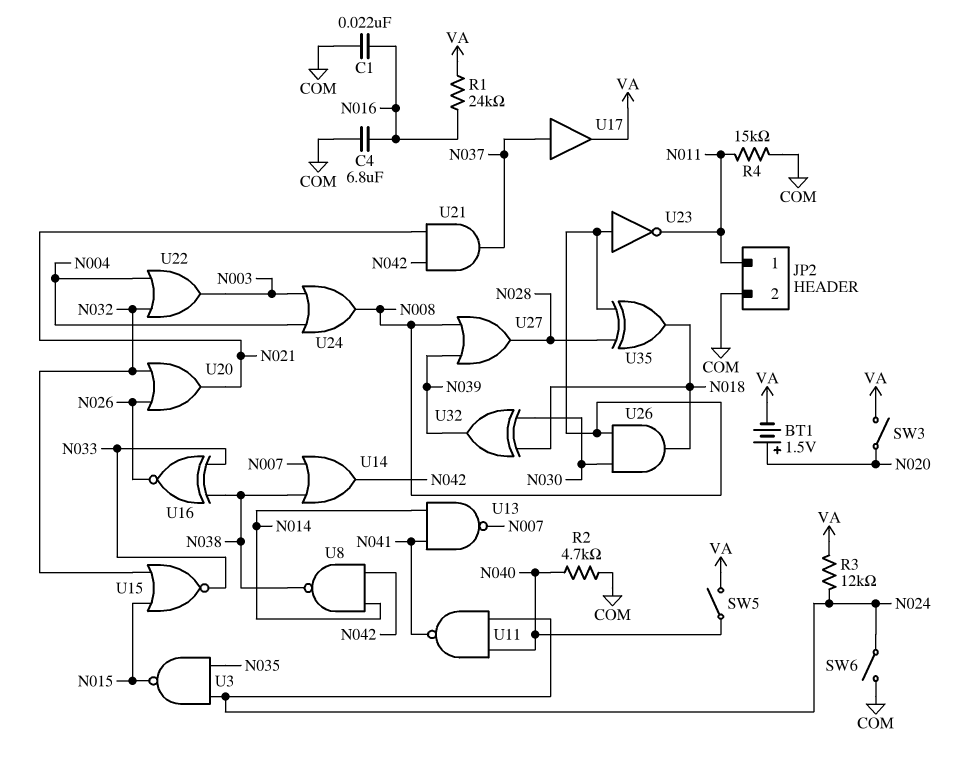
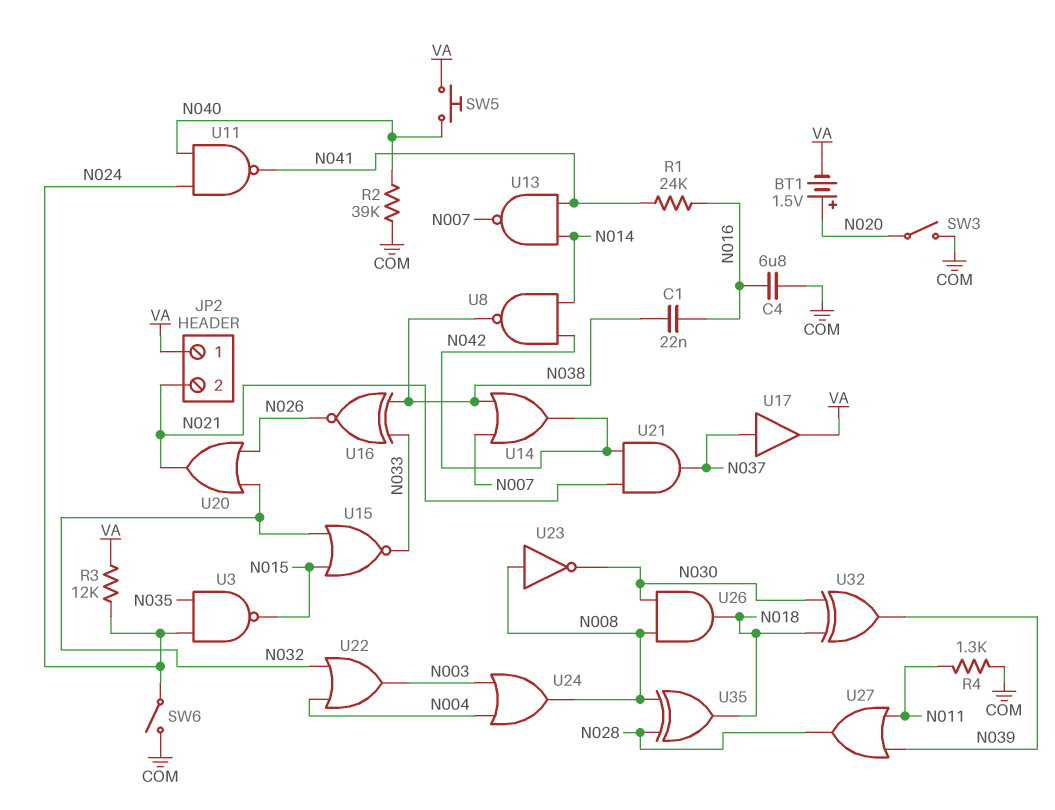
C1: 22nF (COM, N016) -> 22nF (N016, N038)
JP2 pin 1: N011 -> VA
JP2 pin 2: COM -> N021
R1: 24k (N016, VA) -> 24k (N016, N041)
R2: 4.7k (COM, N040) -> 39k (COM, N040)
R4: 15k (COM, N011) -> 1.3k (COM, N011)
SW3: switch (N020, VA) -> switch (COM, N020)
SW5: switch (N040, VA) -> button (N040, VA)
U23: NOT (in N008, out N011) -> NOT (in N008, out N030)
U27: OR (in N008, in N039, out N028) -> OR (in N011, in N039, out N028)

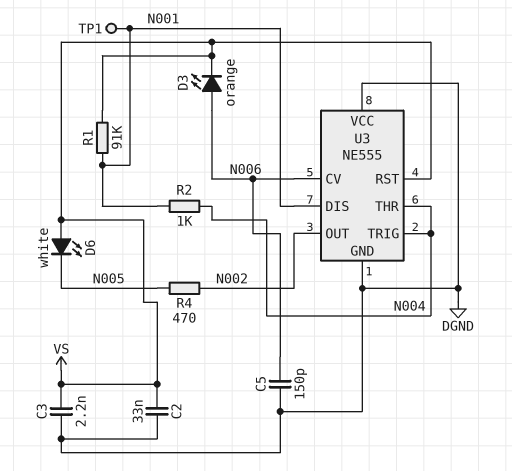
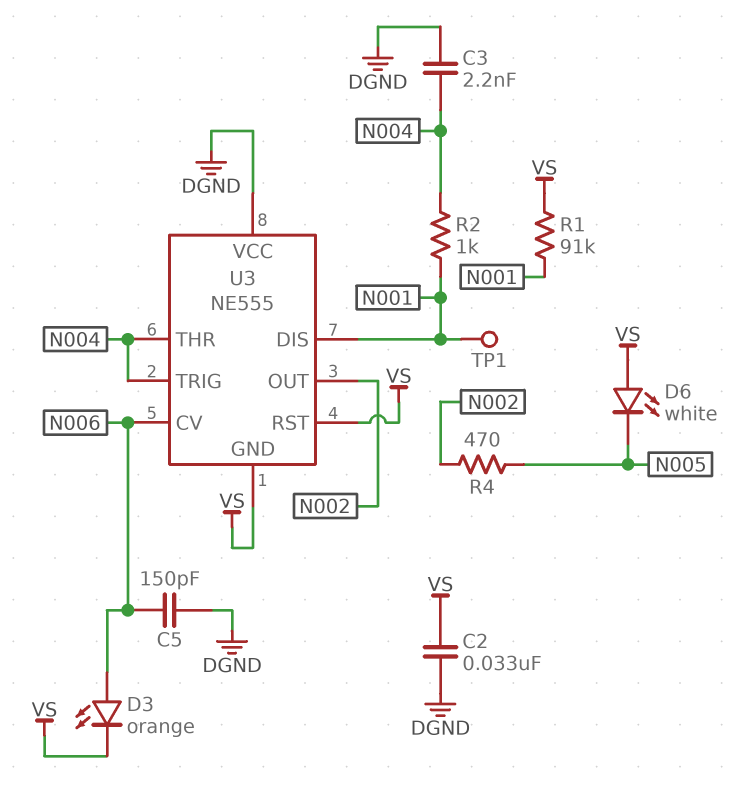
C3: 2.2nF (DGND, VS) -> 2.2nF (DGND, N004)
U3 pin GND: DGND -> VS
= = = = = = =
Find every line in the entries that includes the word "switch", then state how many there are and nothing else.

2